# Task brief
Wherever the string "tissue" appears, copy the whole line.
------ Record list
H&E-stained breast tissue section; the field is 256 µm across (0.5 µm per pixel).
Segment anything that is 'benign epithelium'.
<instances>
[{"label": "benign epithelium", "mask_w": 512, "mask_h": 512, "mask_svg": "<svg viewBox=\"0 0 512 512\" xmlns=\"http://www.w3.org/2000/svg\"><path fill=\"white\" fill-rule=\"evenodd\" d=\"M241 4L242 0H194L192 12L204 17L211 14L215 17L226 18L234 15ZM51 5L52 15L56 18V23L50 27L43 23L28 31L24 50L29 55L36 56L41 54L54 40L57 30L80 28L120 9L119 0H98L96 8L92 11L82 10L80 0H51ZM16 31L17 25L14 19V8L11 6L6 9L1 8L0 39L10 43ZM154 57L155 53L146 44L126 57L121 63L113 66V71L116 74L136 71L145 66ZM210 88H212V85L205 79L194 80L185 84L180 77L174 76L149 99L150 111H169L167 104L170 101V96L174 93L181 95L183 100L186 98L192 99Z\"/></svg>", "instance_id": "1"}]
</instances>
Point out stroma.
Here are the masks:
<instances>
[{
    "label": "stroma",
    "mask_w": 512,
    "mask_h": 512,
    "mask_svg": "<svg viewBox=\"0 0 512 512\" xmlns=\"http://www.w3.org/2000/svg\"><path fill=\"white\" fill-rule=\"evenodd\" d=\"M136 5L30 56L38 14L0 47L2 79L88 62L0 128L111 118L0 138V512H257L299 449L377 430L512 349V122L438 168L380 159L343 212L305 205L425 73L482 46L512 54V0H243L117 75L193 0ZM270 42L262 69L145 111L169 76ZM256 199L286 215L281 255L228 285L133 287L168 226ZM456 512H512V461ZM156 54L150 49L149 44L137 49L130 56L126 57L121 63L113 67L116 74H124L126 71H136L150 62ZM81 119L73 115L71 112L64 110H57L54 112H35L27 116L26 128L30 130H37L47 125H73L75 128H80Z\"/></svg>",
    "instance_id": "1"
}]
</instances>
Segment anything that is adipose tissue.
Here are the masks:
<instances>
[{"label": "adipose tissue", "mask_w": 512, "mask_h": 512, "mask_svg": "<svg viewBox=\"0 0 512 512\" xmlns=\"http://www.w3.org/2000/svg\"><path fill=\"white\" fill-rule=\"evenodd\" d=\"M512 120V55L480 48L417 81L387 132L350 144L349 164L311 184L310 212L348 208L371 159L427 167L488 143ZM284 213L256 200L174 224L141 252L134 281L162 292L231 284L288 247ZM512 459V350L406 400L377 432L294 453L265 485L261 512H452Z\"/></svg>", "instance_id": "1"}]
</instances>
------------
# Output of the exercise
H&E-stained breast tissue section; the field is 256 µm across (0.5 µm per pixel).
Segment anything that is adipose tissue.
[{"label": "adipose tissue", "mask_w": 512, "mask_h": 512, "mask_svg": "<svg viewBox=\"0 0 512 512\" xmlns=\"http://www.w3.org/2000/svg\"><path fill=\"white\" fill-rule=\"evenodd\" d=\"M512 120V55L480 48L417 81L387 132L350 144L349 164L311 184L310 212L348 208L371 159L427 167L488 143ZM284 213L256 200L174 224L141 252L134 281L162 292L231 284L288 247ZM512 459V350L406 400L377 432L294 453L265 485L261 512H452Z\"/></svg>", "instance_id": "1"}]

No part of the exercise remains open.